= What needs to be done =
Tally the lines in the records below that contain "brick" and return only the result.

Segment Start: Task input

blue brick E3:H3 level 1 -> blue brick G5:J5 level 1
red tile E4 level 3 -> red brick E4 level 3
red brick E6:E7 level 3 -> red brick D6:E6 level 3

Segment End: Task input
Segment Start: Task input

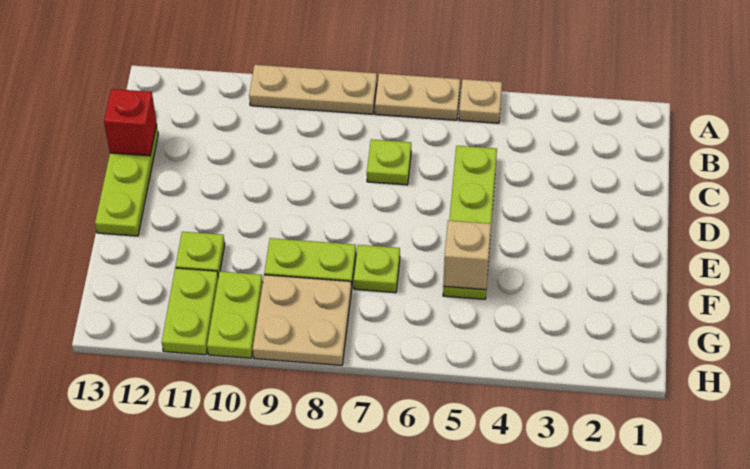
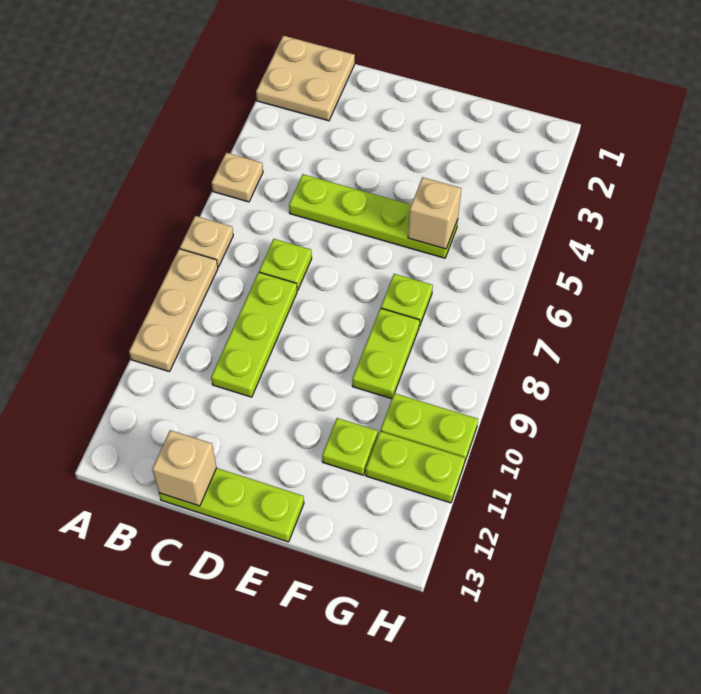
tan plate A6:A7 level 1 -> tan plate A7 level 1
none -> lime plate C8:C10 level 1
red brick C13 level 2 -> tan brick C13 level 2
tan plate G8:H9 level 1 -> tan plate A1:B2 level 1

Segment End: Task input

= Result =
4